> Task details
Filter the lines below, copying only those with the string "DIGITS".

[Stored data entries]
+++

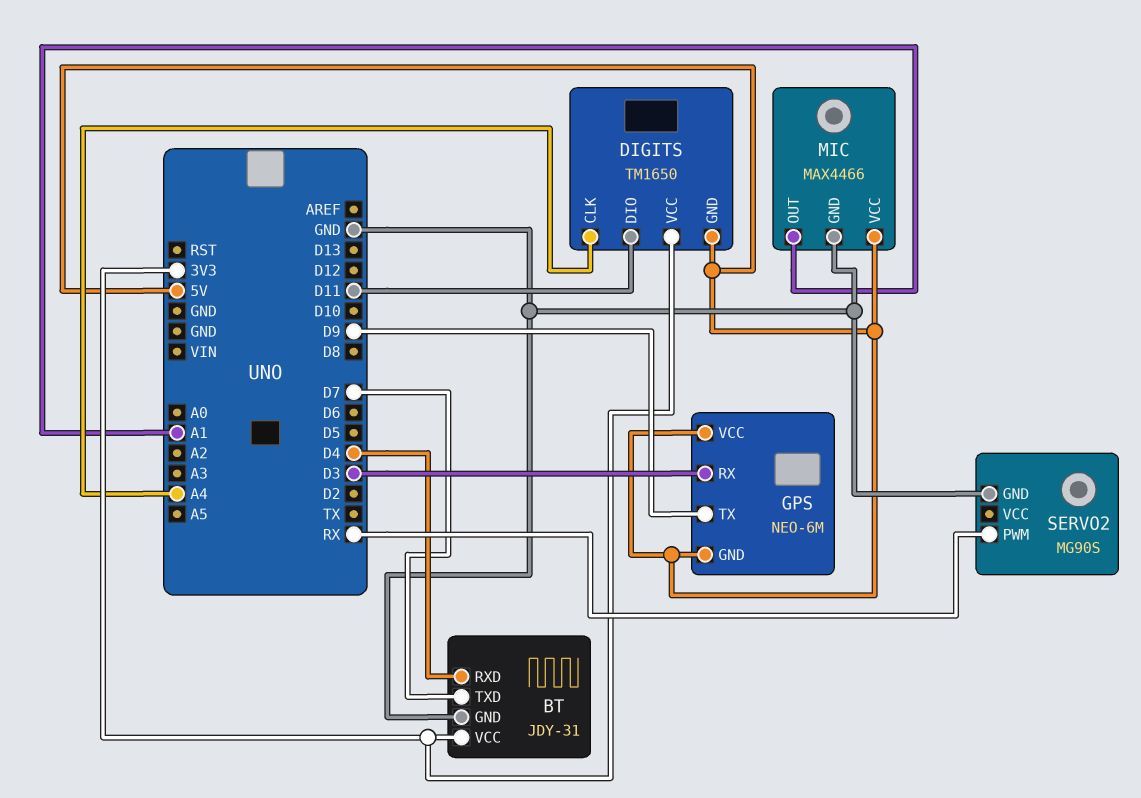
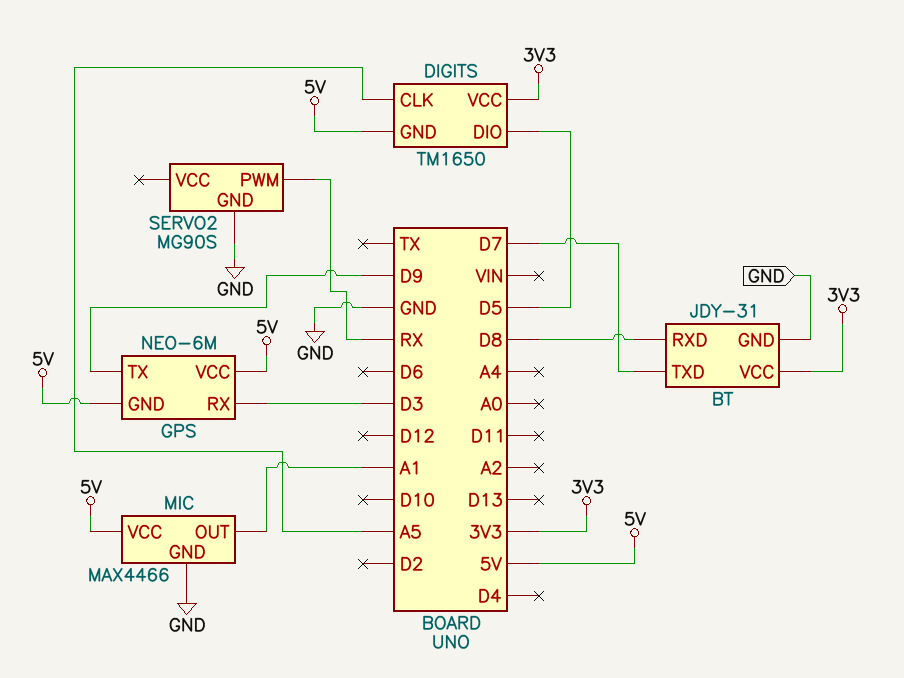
BT pin RXD: D4 -> D8
DIGITS pin CLK: A4 -> A5
DIGITS pin DIO: D11 -> D5

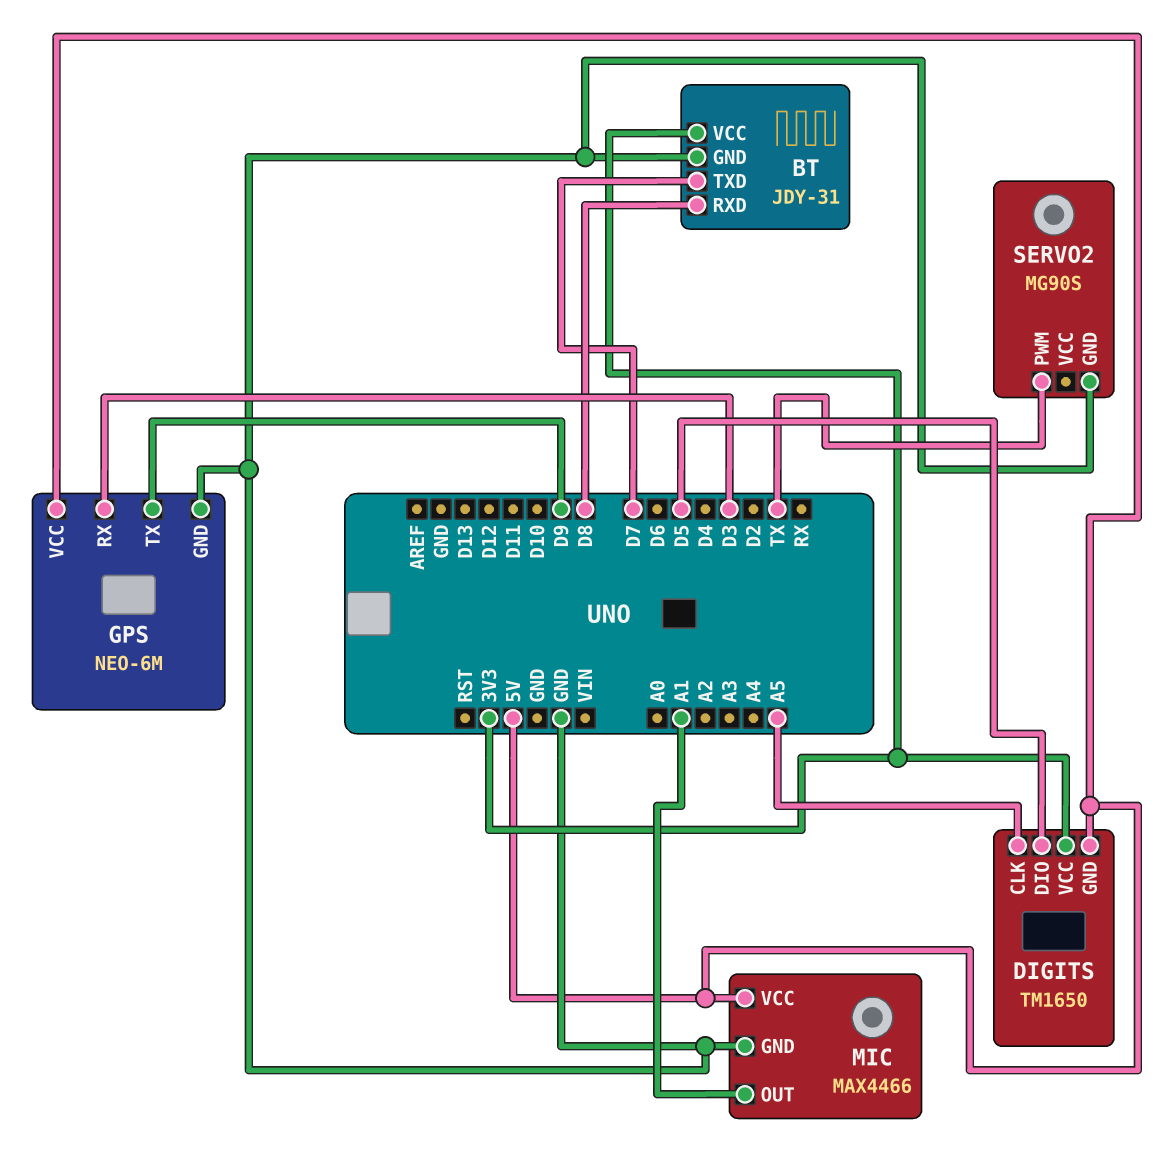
GPS pin GND: 5V -> GND
SERVO2 pin PWM: RX -> TX

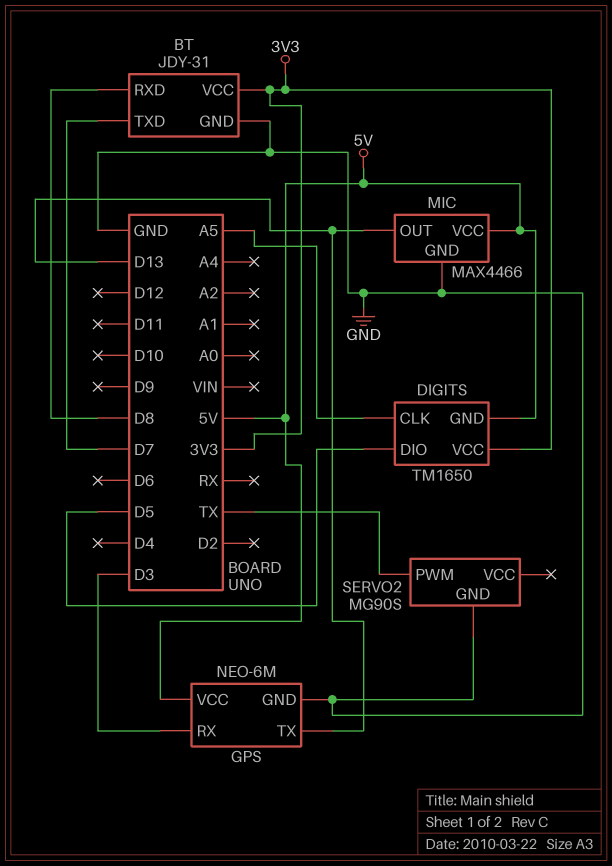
GPS pin TX: D9 -> D13
MIC pin OUT: A1 -> D13

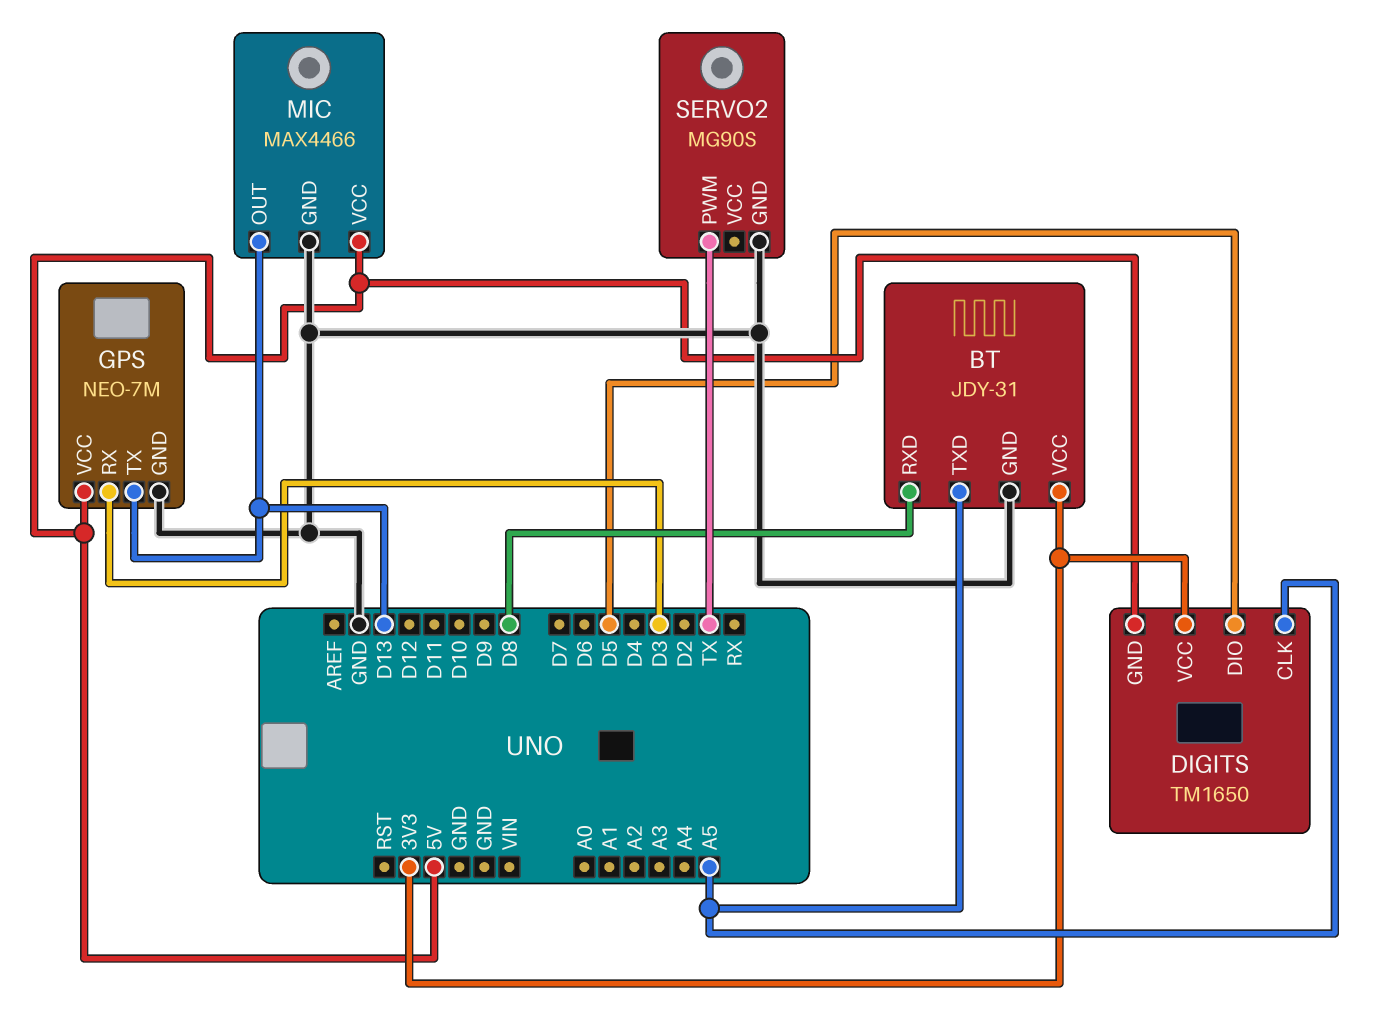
BT pin TXD: D7 -> A5
GPS: NEO-6M -> NEO-7M

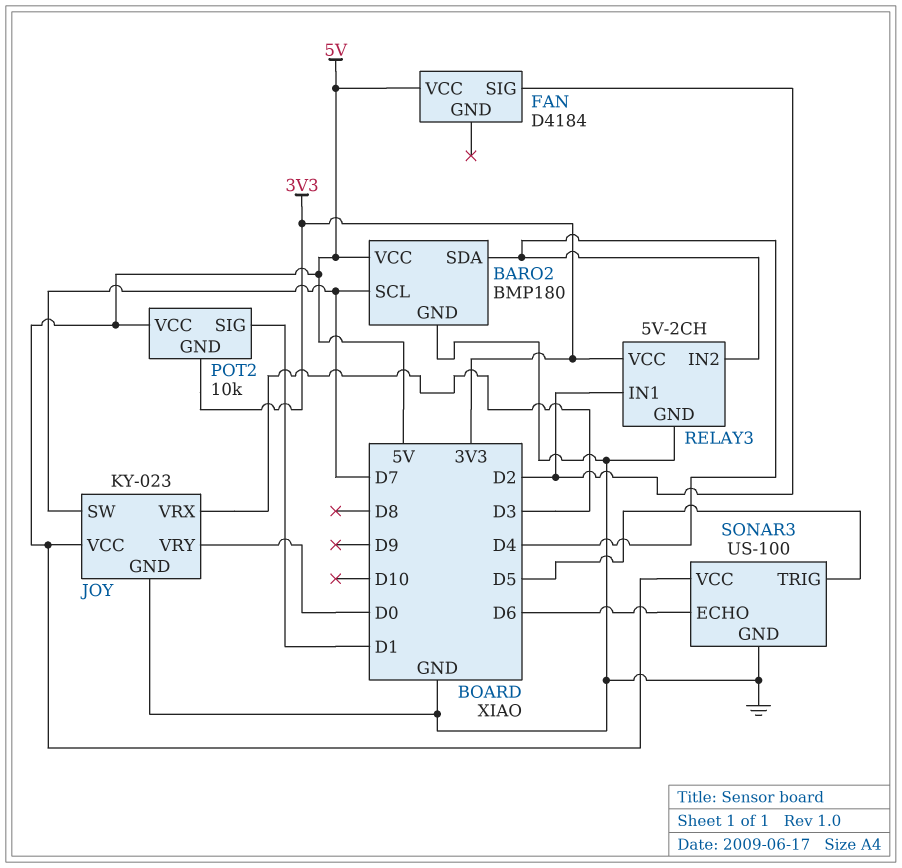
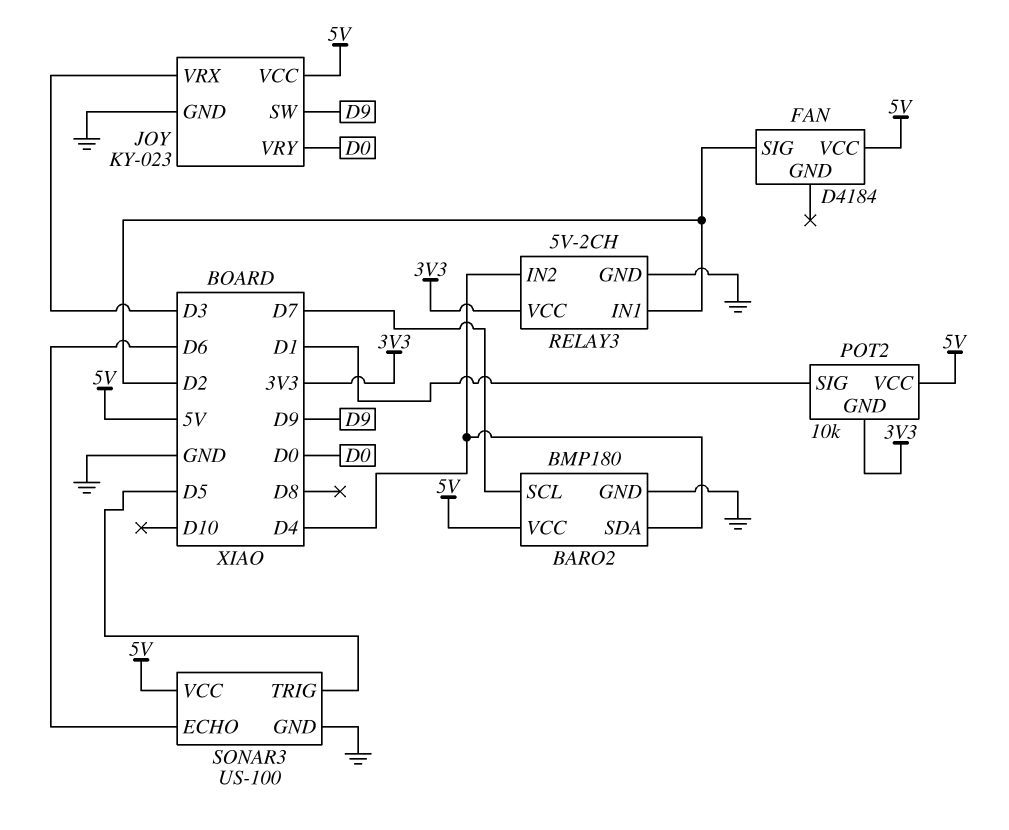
JOY pin SW: D7 -> D9

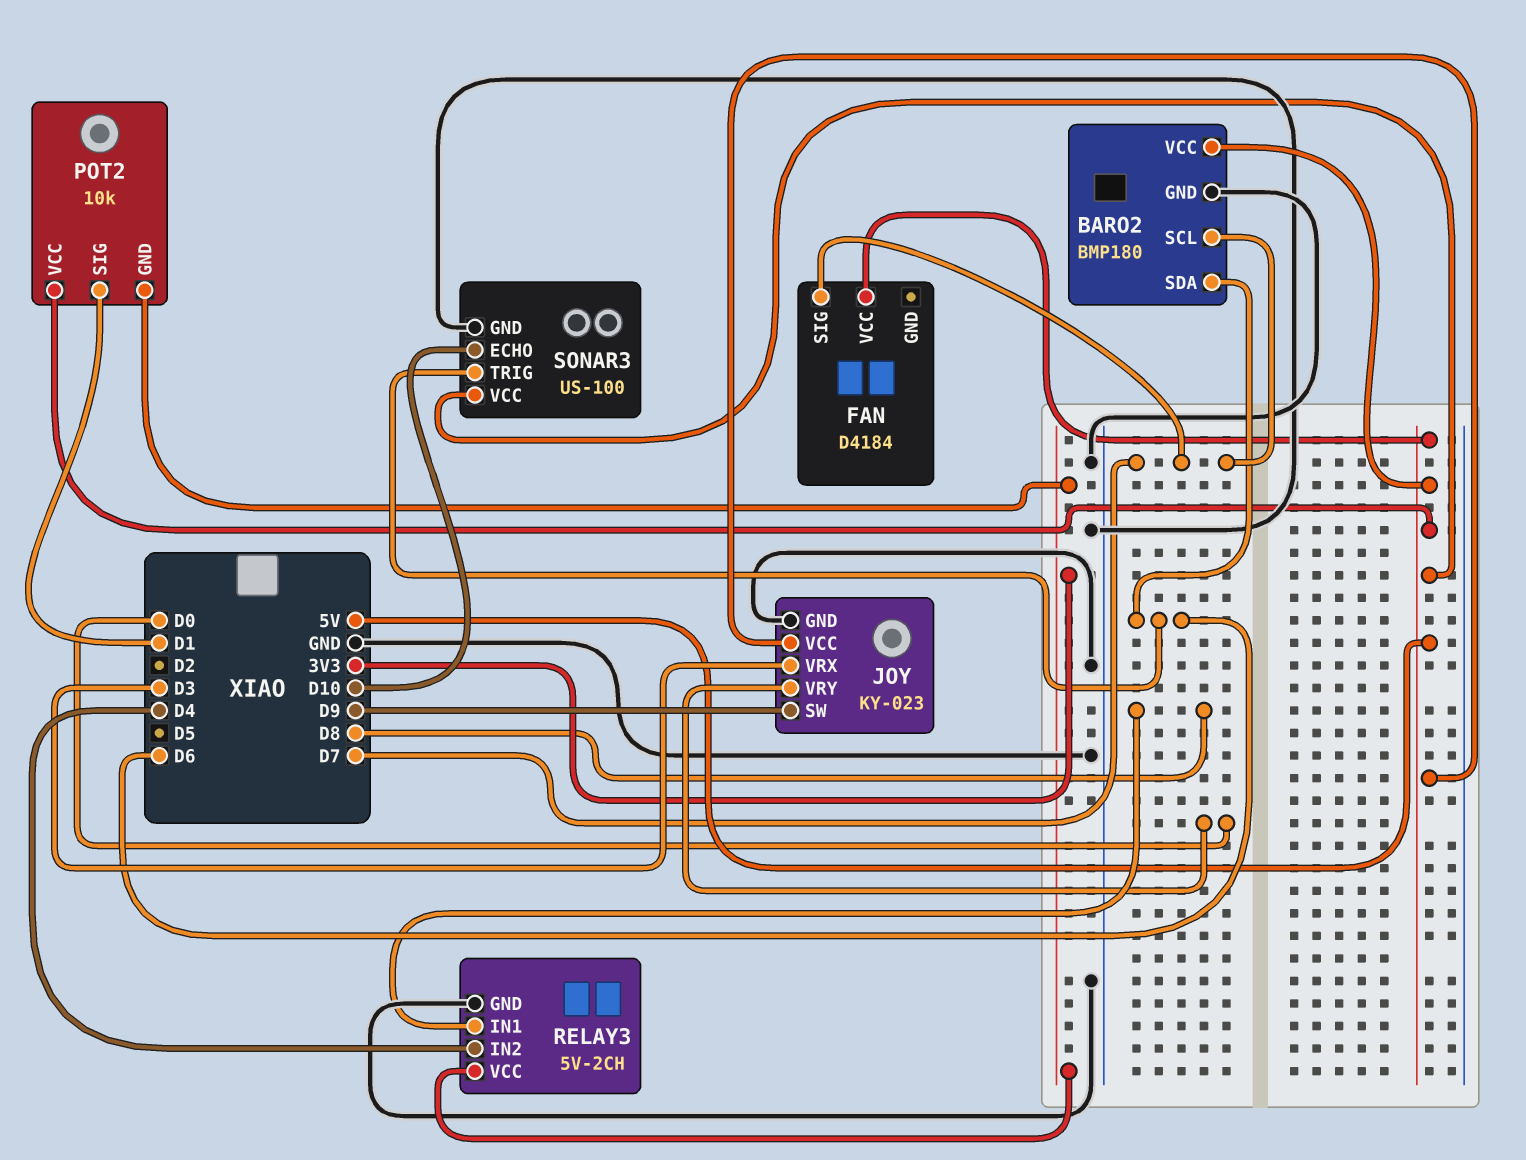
BARO2 pin SDA: D4 -> D6
FAN pin SIG: D2 -> D7
RELAY3 pin IN1: D2 -> D8
SONAR3 pin ECHO: D6 -> D10
SONAR3 pin TRIG: D5 -> D6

+++

> Answer to this exercise
DIGITS pin CLK: A4 -> A5
DIGITS pin DIO: D11 -> D5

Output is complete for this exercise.